__Task instructions__
Pick out the lines below with "power" and list them.

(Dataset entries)
<<<<
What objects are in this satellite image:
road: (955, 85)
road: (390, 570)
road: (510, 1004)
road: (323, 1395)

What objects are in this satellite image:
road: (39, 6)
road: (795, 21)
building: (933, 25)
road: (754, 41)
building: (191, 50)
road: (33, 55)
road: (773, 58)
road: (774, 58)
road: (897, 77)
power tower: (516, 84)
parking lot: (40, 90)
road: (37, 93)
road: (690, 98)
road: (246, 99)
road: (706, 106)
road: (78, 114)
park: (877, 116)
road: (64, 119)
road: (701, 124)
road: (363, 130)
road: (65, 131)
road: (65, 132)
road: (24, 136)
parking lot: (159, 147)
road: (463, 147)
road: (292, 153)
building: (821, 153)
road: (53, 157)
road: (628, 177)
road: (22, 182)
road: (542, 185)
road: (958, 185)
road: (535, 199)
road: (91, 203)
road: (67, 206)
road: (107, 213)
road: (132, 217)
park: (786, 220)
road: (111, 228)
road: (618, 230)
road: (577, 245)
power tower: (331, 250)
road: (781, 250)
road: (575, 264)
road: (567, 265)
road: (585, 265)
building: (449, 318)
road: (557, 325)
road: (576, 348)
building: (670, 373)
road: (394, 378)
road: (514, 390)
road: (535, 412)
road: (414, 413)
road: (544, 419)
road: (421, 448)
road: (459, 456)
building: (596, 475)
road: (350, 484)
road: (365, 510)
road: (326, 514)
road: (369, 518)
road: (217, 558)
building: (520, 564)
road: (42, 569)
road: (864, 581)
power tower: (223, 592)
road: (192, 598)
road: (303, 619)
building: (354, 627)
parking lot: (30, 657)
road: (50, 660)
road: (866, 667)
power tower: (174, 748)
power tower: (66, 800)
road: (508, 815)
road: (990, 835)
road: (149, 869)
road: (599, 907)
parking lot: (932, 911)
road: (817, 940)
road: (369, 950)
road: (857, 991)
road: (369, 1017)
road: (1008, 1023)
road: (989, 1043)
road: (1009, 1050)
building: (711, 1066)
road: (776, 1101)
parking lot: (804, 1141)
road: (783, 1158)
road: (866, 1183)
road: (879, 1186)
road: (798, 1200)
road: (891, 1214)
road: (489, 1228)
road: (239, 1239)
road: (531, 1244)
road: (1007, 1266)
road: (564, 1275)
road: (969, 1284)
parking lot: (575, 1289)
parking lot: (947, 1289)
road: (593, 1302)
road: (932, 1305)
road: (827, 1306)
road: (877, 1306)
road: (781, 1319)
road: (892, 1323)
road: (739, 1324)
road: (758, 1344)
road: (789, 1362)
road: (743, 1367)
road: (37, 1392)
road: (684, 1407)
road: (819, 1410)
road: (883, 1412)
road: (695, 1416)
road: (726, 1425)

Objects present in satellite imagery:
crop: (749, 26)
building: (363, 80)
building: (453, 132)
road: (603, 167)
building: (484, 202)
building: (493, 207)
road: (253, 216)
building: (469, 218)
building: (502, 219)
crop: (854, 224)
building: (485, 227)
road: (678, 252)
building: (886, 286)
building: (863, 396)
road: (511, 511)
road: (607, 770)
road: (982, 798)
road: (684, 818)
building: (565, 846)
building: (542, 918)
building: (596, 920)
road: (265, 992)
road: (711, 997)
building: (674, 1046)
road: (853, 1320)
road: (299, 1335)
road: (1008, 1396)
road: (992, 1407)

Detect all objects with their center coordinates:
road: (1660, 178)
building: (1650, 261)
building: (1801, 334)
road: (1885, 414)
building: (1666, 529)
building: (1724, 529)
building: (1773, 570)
>>>>
__Problem solution__
power tower: (516, 84)
power tower: (331, 250)
power tower: (223, 592)
power tower: (174, 748)
power tower: (66, 800)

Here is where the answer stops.